DESCRIPTION OF THE TASK:
Set down each record below precisely, skipping the pictures.
*** Opening of PROVIDED DATA ***
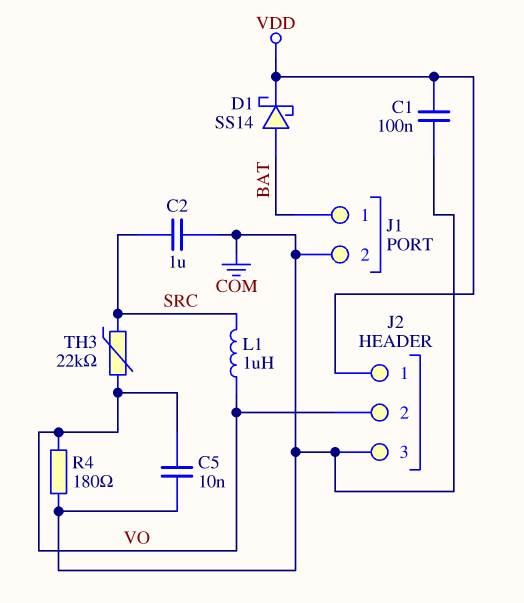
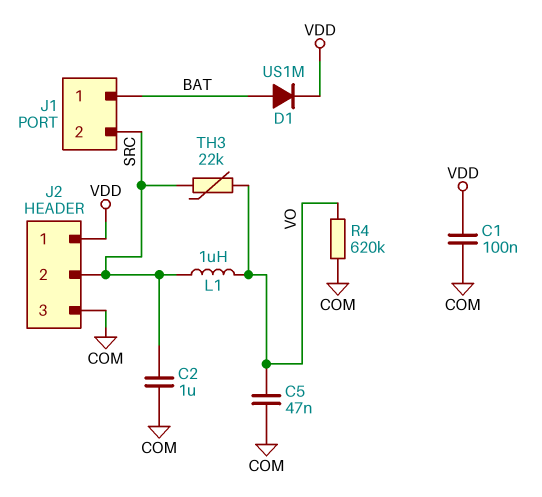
C5: 10nF (COM, VO) -> 47nF (COM, VO)
D1: schottky SS14 (A BAT, K VDD) -> diode US1M (A BAT, K VDD)
J1 pin 2: COM -> SRC
J2 pin 2: VO -> SRC
R4: 180 (COM, VO) -> 620k (COM, VO)

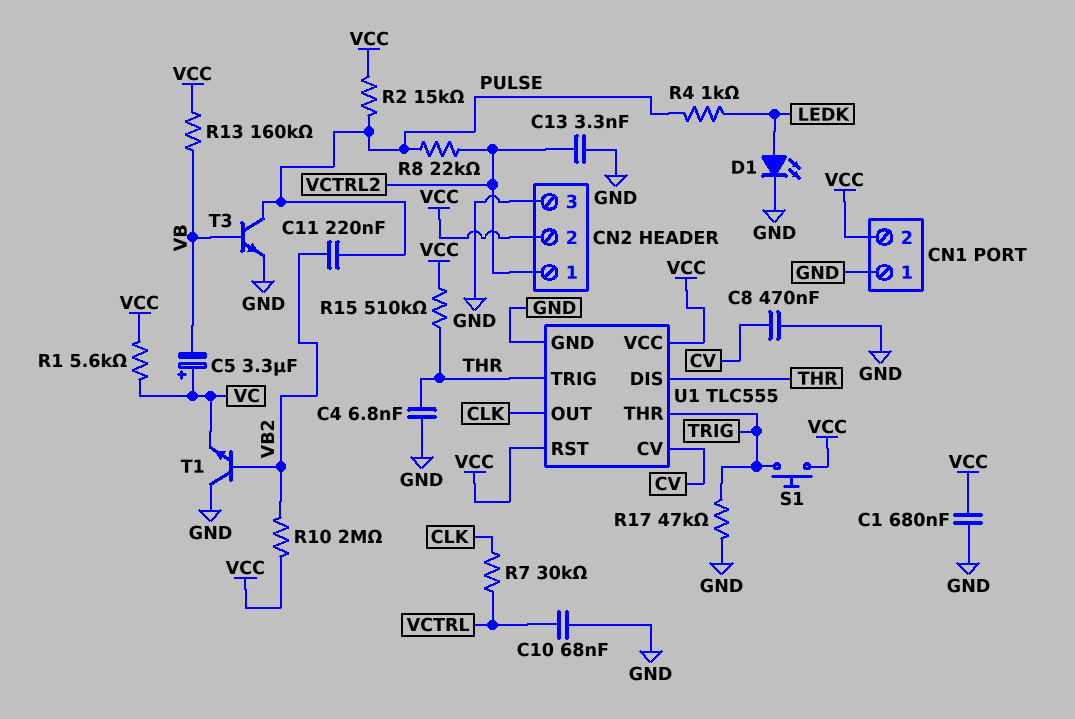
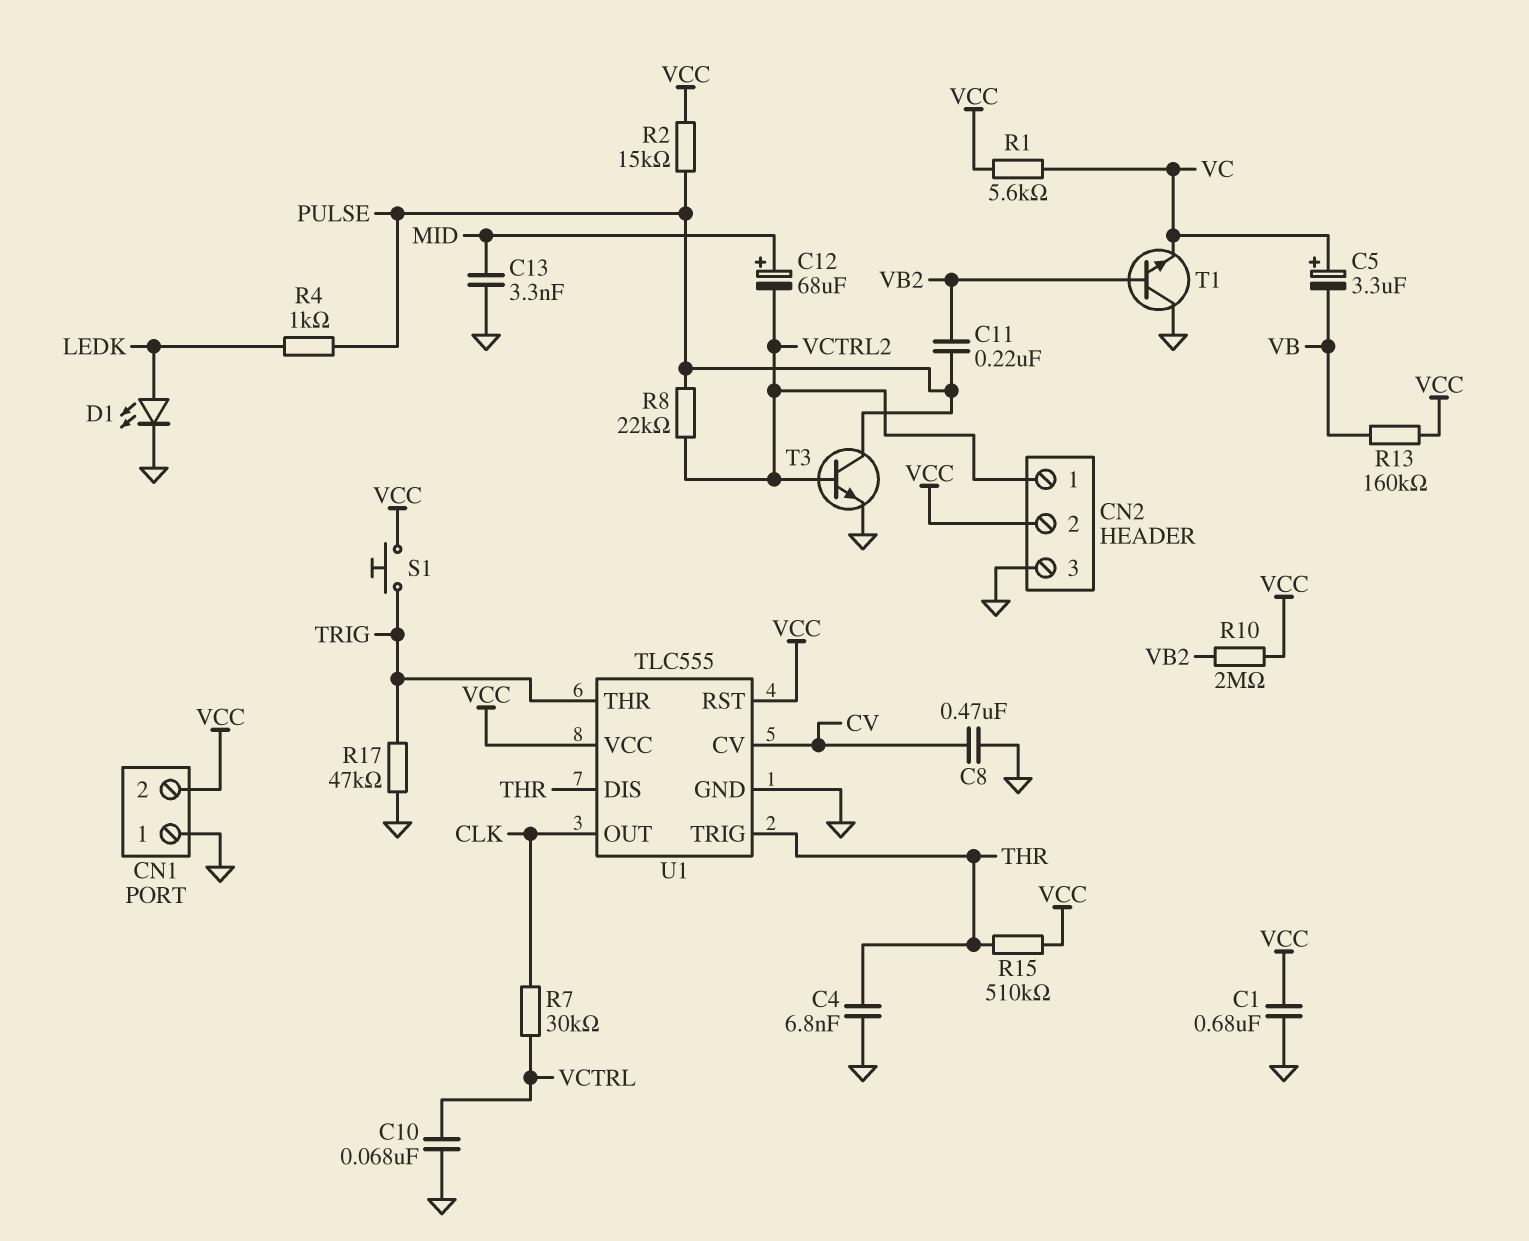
C12: none -> 68uF (plus MID, minus VCTRL2)
C13: 3.3nF (GND, VCTRL2) -> 3.3nF (GND, MID)
T3: NPN (B VB, C PULSE, E GND) -> NPN (B VCTRL2, C PULSE, E GND)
*** Close of PROVIDED DATA ***
SOLUTION:
C5: 10nF (COM, VO) -> 47nF (COM, VO)
D1: schottky SS14 (A BAT, K VDD) -> diode US1M (A BAT, K VDD)
J1 pin 2: COM -> SRC
J2 pin 2: VO -> SRC
R4: 180 (COM, VO) -> 620k (COM, VO)

C12: none -> 68uF (plus MID, minus VCTRL2)
C13: 3.3nF (GND, VCTRL2) -> 3.3nF (GND, MID)
T3: NPN (B VB, C PULSE, E GND) -> NPN (B VCTRL2, C PULSE, E GND)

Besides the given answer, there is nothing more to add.